## Data to examine
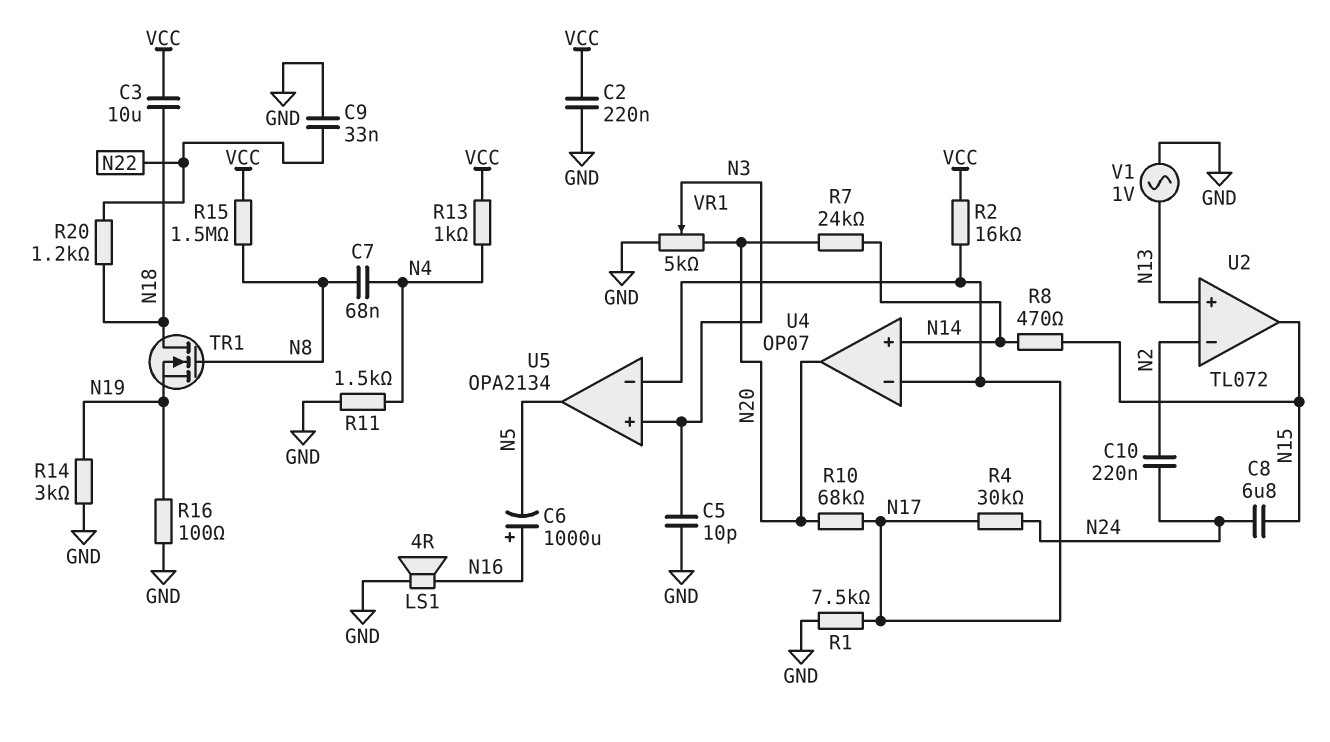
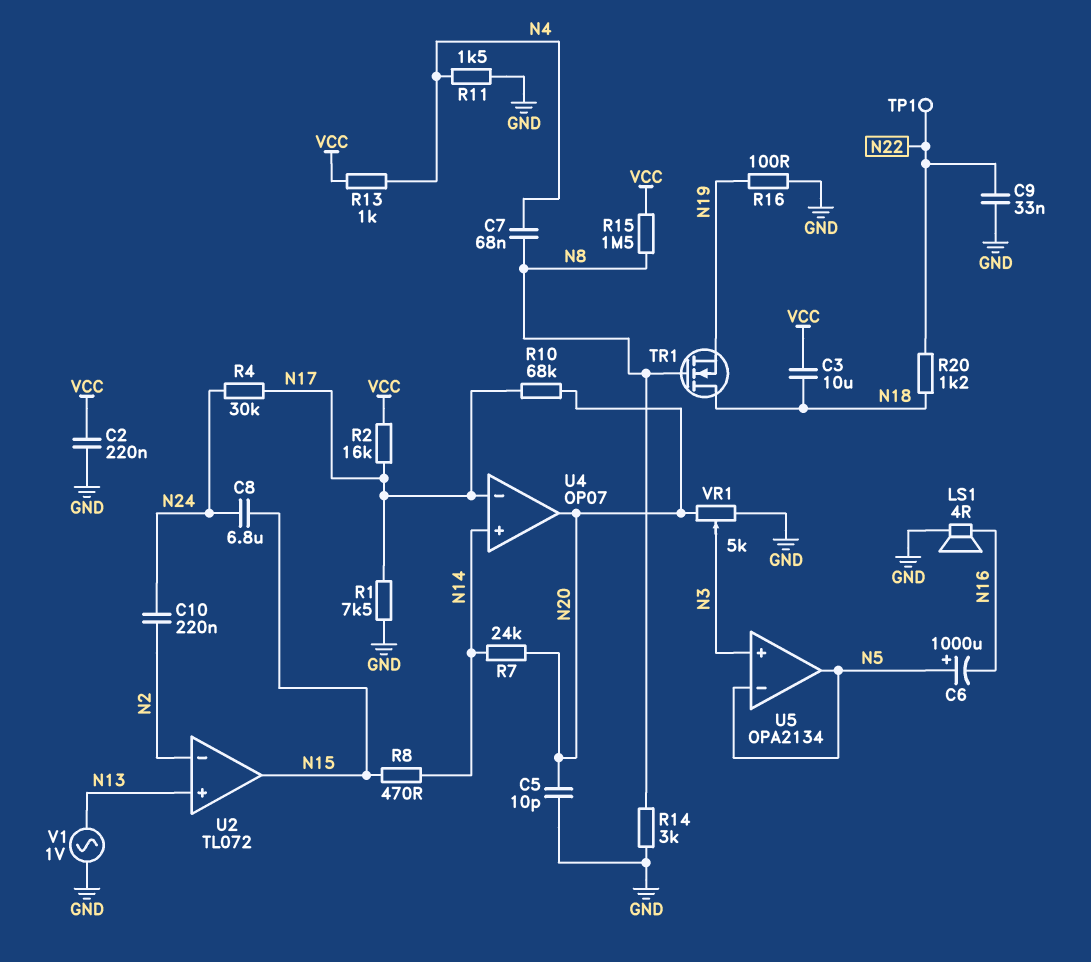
C5: 10pF (GND, N3) -> 10pF (GND, N20)
C6: 1000uF (plus N16, minus N5) -> 1000uF (plus N5, minus N16)
R14: 3k (GND, N19) -> 3k (GND, N8)
TP1: none -> test point (N22)
U5 pin in-: N17 -> N5

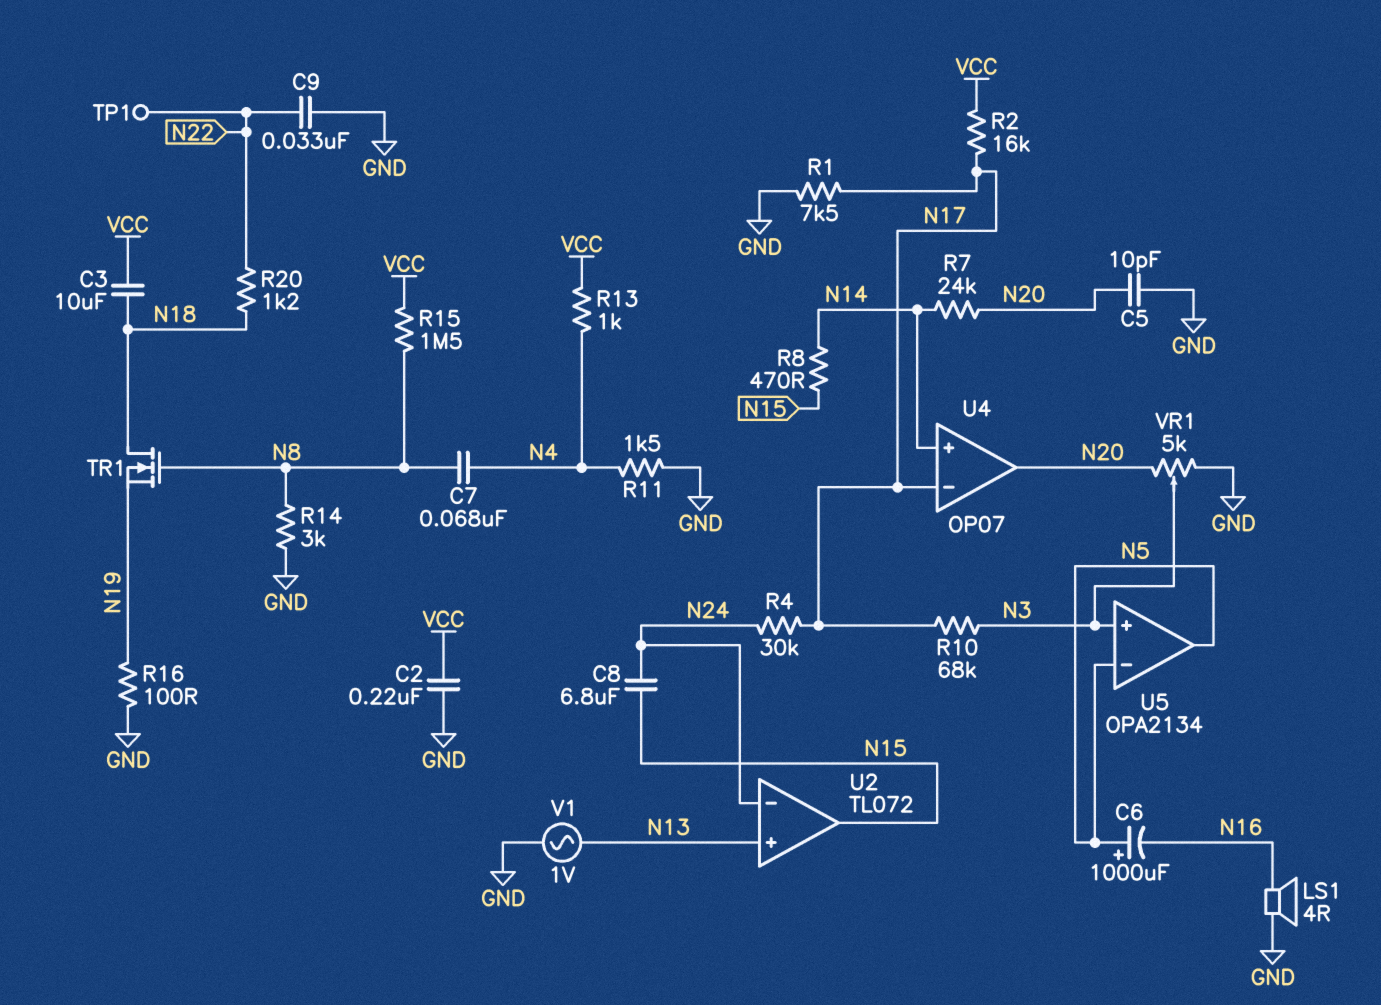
C10: 220nF (N2, N24) -> none
R10: 68k (N17, N20) -> 68k (N3, N17)
U2 pin in-: N2 -> N24

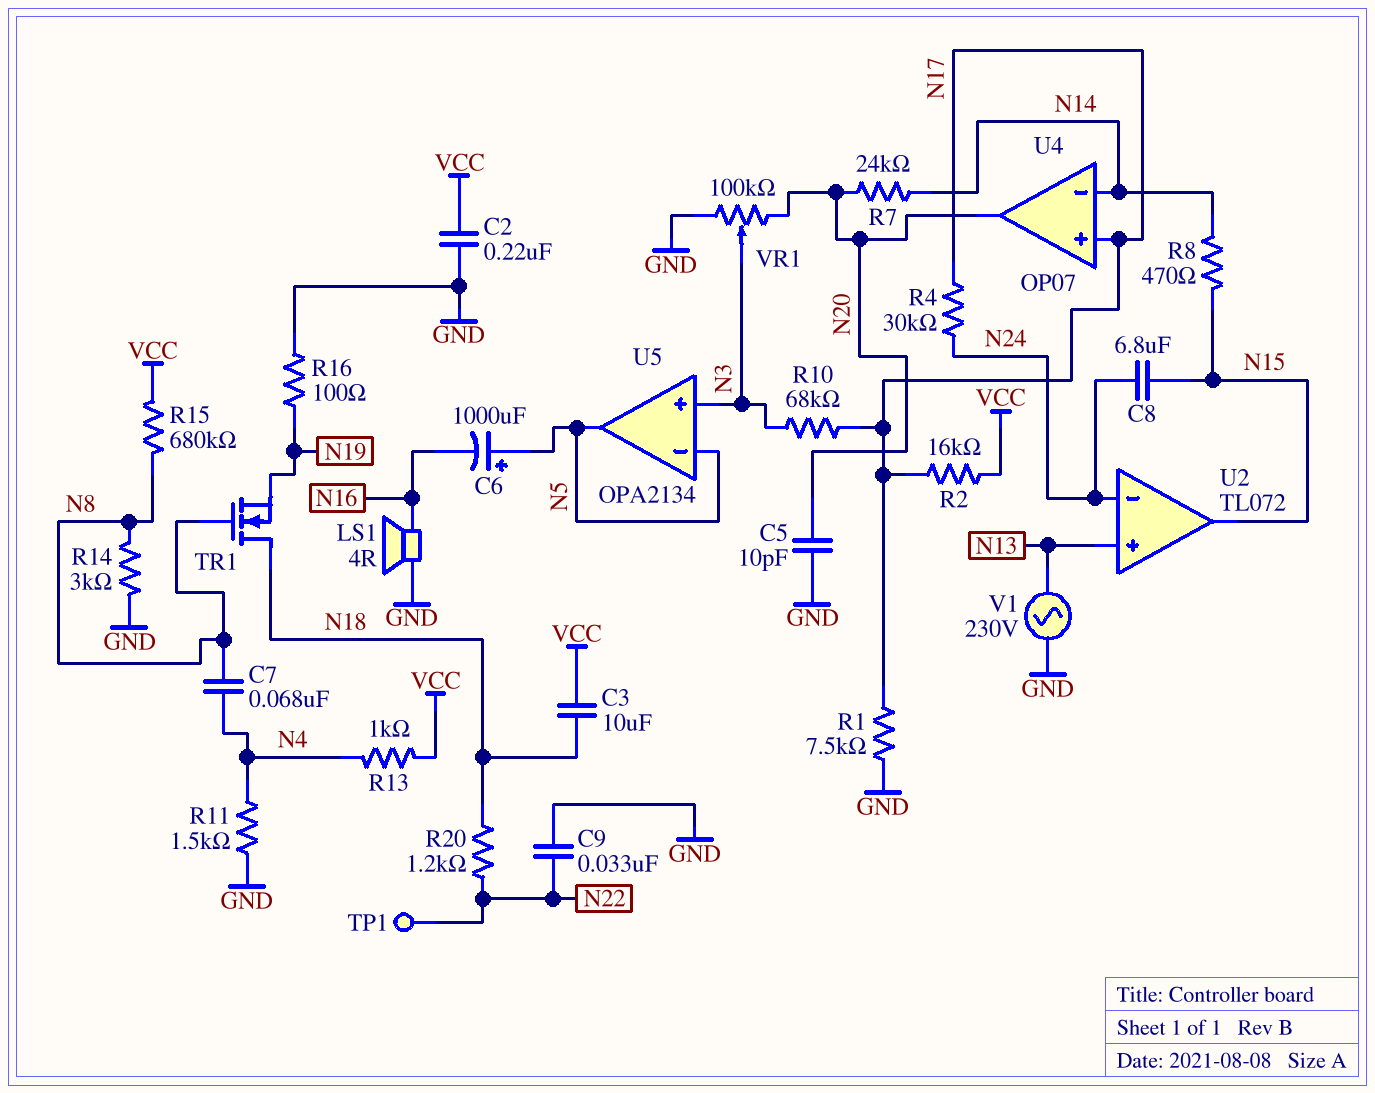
R15: 1.5M (N8, VCC) -> 680k (N8, VCC)
U4 pin in+: N14 -> N17
U4 pin in-: N17 -> N14
V1: AC 1V (GND, N13) -> AC 230V (GND, N13)
VR1: 5k (GND, N20, wiper N3) -> 100k (GND, N20, wiper N3)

## Work instruction
The answer must be an exact copy of the lines from the one containing "U2 pin in-: N2 -> N24" through the last line of the records, and nothing else. Pictures do not belong in it.

## Problem solution
U2 pin in-: N2 -> N24

R15: 1.5M (N8, VCC) -> 680k (N8, VCC)
U4 pin in+: N14 -> N17
U4 pin in-: N17 -> N14
V1: AC 1V (GND, N13) -> AC 230V (GND, N13)
VR1: 5k (GND, N20, wiper N3) -> 100k (GND, N20, wiper N3)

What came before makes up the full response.